Brief.
A word-for-word copy of the following listing is needed. Leave out its images.

Records to process.

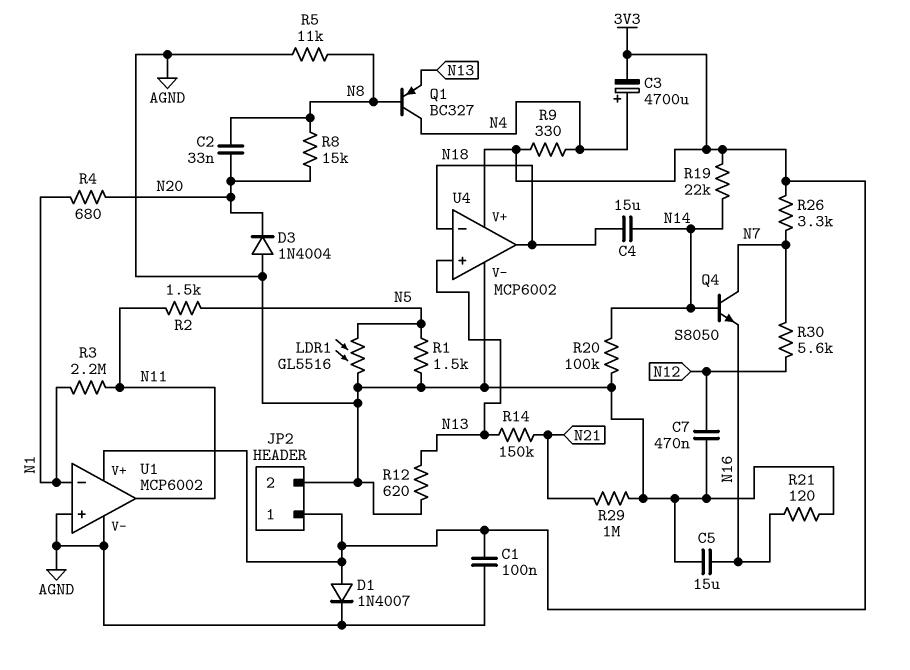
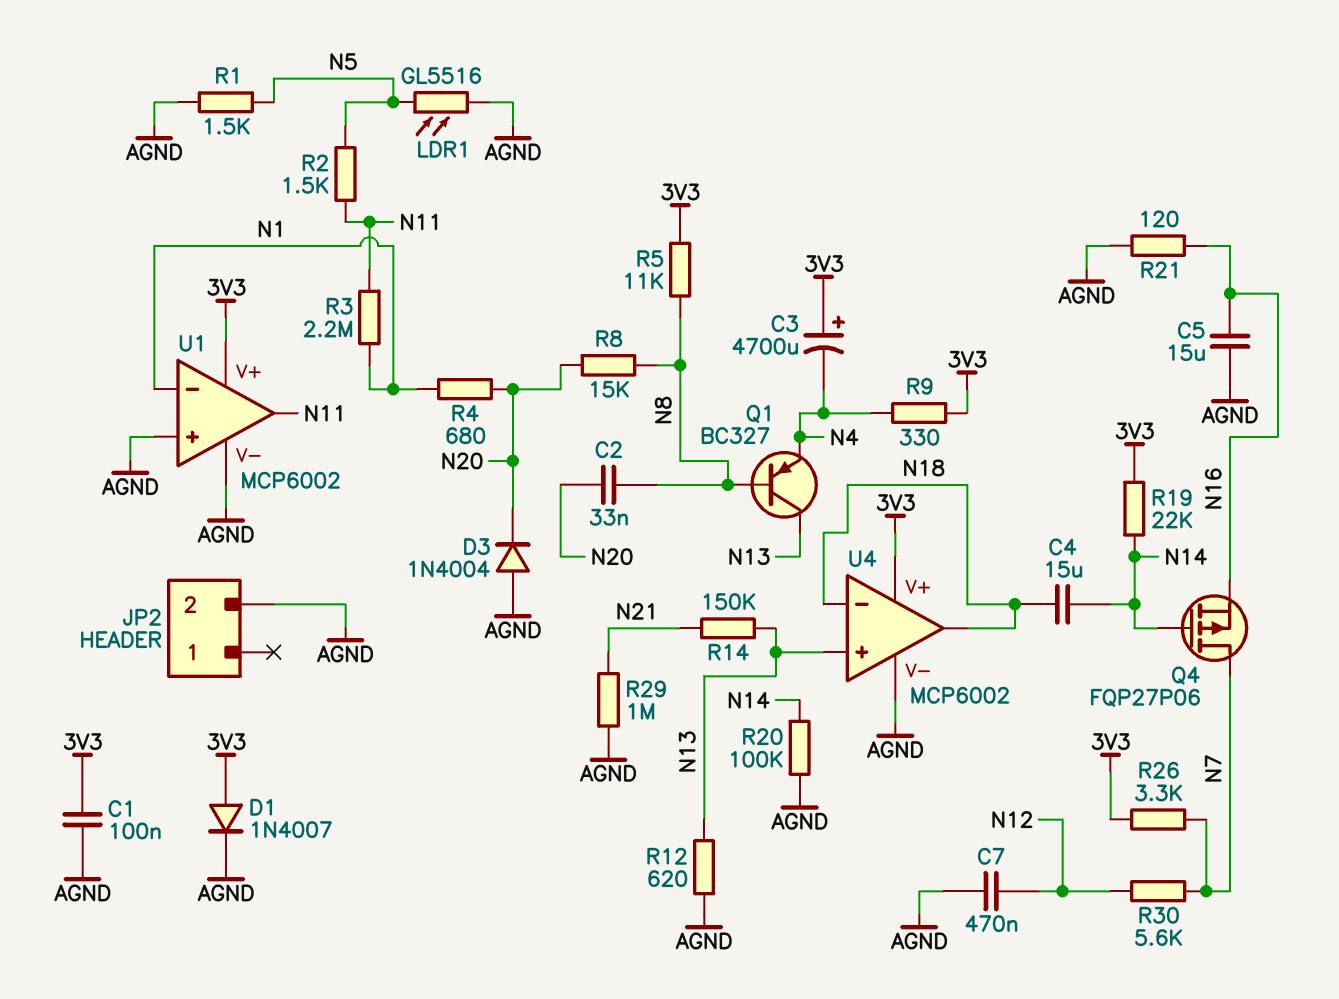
C3: 4700uF (plus N4, minus 3V3) -> 4700uF (plus 3V3, minus N4)
JP2 pin 1: 3V3 -> none
Q1: PNP BC327 (B N8, C N4, E N13) -> PNP BC327 (B N8, C N13, E N4)
Q4: NPN S8050 (B N14, C N7, E N16) -> PMOS FQP27P06 (G N14, D N7, S N16)
R5: 11k (AGND, N8) -> 11k (3V3, N8)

Solution for this task.
C3: 4700uF (plus N4, minus 3V3) -> 4700uF (plus 3V3, minus N4)
JP2 pin 1: 3V3 -> none
Q1: PNP BC327 (B N8, C N4, E N13) -> PNP BC327 (B N8, C N13, E N4)
Q4: NPN S8050 (B N14, C N7, E N16) -> PMOS FQP27P06 (G N14, D N7, S N16)
R5: 11k (AGND, N8) -> 11k (3V3, N8)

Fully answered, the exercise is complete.